━━━ DATASET EXTRACT ━━━

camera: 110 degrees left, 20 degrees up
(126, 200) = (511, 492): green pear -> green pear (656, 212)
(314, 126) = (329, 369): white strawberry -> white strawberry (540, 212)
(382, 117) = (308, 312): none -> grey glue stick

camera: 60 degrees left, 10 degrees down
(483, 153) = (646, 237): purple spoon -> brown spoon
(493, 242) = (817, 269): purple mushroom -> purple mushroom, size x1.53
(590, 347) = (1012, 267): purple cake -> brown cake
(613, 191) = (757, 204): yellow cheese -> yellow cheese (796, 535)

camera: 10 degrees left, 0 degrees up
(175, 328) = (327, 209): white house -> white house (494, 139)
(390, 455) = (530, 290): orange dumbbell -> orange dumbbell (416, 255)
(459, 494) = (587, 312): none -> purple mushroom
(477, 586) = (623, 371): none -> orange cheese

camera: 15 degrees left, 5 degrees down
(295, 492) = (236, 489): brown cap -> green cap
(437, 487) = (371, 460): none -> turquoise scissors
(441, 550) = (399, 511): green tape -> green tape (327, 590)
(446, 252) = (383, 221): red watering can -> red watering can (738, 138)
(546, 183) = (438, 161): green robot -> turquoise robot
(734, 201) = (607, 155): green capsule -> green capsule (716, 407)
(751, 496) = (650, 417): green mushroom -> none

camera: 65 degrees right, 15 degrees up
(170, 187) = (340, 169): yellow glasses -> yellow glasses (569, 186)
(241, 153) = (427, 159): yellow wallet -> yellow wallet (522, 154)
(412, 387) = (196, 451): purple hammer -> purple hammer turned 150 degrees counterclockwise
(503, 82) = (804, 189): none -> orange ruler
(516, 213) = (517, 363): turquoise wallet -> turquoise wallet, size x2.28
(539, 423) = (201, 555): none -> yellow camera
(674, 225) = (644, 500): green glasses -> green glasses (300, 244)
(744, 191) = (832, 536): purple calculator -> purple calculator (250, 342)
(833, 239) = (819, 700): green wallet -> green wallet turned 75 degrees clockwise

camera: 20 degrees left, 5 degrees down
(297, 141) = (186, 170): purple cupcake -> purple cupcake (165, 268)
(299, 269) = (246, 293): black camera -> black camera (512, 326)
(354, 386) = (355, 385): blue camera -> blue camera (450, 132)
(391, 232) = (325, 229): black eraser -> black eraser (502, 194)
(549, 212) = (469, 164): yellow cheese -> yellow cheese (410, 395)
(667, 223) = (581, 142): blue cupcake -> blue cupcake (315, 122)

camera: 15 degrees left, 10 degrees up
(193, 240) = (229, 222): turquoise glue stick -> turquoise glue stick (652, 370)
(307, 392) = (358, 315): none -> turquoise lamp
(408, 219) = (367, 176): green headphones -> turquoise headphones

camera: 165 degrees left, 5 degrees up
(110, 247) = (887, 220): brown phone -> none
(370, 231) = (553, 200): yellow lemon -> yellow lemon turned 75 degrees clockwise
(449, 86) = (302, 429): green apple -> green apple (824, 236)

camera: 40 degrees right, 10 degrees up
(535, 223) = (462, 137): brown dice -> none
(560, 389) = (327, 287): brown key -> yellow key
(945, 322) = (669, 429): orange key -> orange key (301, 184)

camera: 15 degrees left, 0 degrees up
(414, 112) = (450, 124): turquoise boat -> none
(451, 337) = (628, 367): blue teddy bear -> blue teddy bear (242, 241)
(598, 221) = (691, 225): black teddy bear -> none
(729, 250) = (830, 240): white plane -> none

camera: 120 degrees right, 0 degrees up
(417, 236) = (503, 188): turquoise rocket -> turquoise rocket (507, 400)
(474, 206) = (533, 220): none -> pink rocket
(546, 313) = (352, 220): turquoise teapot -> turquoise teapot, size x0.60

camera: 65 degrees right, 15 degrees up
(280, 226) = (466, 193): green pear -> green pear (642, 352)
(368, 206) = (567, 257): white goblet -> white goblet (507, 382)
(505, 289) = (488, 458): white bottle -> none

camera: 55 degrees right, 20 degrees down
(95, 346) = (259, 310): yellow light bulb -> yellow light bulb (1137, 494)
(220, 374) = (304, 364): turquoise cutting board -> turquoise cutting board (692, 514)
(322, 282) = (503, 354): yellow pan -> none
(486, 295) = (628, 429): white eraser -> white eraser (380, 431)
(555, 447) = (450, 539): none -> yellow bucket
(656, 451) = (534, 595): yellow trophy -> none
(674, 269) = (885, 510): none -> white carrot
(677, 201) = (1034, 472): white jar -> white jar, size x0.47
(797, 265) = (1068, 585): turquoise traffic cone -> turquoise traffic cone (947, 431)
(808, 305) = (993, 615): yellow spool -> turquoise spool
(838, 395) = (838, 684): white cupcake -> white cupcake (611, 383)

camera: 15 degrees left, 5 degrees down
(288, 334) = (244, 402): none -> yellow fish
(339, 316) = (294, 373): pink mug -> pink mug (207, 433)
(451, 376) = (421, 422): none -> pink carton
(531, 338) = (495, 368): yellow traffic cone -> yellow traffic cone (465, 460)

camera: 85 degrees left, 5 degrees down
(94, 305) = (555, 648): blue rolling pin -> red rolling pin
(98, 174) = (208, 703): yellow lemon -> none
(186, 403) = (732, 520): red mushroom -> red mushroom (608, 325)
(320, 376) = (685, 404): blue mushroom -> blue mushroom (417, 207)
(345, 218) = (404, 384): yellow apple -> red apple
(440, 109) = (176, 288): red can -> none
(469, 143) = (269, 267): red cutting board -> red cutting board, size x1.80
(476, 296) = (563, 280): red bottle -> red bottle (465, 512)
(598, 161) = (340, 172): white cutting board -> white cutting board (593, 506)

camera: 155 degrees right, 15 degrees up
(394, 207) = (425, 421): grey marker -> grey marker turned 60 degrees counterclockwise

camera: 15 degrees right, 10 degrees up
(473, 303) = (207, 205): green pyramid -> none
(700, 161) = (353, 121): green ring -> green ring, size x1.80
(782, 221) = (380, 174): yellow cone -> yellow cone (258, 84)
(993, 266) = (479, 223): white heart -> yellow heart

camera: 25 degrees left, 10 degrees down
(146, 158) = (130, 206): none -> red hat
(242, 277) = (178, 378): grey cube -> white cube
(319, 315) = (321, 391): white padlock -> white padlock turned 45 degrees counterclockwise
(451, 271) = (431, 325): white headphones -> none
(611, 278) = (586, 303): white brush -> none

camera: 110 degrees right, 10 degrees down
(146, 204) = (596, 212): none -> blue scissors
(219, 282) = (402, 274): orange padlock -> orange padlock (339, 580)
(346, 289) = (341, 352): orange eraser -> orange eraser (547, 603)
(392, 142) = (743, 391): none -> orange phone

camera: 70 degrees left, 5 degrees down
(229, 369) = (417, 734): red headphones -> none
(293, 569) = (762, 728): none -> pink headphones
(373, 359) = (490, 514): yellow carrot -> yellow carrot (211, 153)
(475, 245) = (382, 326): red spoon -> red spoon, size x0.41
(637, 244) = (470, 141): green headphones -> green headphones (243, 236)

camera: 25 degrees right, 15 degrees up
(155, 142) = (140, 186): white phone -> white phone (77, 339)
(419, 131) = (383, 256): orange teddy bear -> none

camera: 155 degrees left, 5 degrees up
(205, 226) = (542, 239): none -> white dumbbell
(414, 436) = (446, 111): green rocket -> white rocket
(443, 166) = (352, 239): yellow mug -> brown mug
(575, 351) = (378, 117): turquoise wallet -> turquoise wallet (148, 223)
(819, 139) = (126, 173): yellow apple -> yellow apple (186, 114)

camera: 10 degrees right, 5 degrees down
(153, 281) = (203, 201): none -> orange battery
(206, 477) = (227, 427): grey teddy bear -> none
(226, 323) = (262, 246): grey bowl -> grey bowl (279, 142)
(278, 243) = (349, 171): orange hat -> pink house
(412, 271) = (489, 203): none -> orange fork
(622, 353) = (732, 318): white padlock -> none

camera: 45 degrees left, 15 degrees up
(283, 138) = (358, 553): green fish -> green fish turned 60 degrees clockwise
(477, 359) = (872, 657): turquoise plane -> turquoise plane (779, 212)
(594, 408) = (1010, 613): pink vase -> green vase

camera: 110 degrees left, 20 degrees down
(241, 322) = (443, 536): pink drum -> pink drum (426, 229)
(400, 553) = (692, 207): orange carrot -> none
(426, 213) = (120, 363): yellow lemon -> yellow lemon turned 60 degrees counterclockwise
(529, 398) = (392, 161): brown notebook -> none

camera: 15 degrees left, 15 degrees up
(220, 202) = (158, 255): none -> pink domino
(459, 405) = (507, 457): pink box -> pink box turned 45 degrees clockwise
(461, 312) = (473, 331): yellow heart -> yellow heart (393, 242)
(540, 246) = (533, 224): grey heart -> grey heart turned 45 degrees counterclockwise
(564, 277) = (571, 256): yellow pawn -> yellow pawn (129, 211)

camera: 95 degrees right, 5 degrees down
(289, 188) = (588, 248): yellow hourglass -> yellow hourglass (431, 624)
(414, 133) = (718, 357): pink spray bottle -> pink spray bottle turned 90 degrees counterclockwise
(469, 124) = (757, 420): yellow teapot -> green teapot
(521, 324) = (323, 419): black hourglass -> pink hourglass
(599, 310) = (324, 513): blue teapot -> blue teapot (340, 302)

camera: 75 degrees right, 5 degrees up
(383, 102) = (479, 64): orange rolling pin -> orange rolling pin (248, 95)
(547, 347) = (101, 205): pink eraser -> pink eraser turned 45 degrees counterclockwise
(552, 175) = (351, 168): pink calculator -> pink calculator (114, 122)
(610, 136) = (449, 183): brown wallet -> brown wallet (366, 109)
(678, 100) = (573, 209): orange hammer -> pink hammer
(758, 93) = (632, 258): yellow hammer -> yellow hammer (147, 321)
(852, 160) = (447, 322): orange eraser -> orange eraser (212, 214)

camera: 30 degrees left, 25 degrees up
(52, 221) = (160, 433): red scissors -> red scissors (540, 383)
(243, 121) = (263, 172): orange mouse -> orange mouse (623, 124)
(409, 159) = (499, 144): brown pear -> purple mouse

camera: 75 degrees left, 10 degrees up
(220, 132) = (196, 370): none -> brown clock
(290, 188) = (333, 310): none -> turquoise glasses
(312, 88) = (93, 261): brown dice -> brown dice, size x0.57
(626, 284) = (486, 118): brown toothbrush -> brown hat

━━━

> [INSTRUCTIONS TO FOLLOW]: Copy out, word for word, the part of the entries above that begins at the line with "(440, 109) = (176, 288): red can -> none" and ends at the line with "(373, 359) = (490, 514): yellow", including both.

> [OUTPUT]:
(440, 109) = (176, 288): red can -> none
(469, 143) = (269, 267): red cutting board -> red cutting board, size x1.80
(476, 296) = (563, 280): red bottle -> red bottle (465, 512)
(598, 161) = (340, 172): white cutting board -> white cutting board (593, 506)

camera: 155 degrees right, 15 degrees up
(394, 207) = (425, 421): grey marker -> grey marker turned 60 degrees counterclockwise

camera: 15 degrees right, 10 degrees up
(473, 303) = (207, 205): green pyramid -> none
(700, 161) = (353, 121): green ring -> green ring, size x1.80
(782, 221) = (380, 174): yellow cone -> yellow cone (258, 84)
(993, 266) = (479, 223): white heart -> yellow heart

camera: 25 degrees left, 10 degrees down
(146, 158) = (130, 206): none -> red hat
(242, 277) = (178, 378): grey cube -> white cube
(319, 315) = (321, 391): white padlock -> white padlock turned 45 degrees counterclockwise
(451, 271) = (431, 325): white headphones -> none
(611, 278) = (586, 303): white brush -> none

camera: 110 degrees right, 10 degrees down
(146, 204) = (596, 212): none -> blue scissors
(219, 282) = (402, 274): orange padlock -> orange padlock (339, 580)
(346, 289) = (341, 352): orange eraser -> orange eraser (547, 603)
(392, 142) = (743, 391): none -> orange phone

camera: 70 degrees left, 5 degrees down
(229, 369) = (417, 734): red headphones -> none
(293, 569) = (762, 728): none -> pink headphones
(373, 359) = (490, 514): yellow carrot -> yellow carrot (211, 153)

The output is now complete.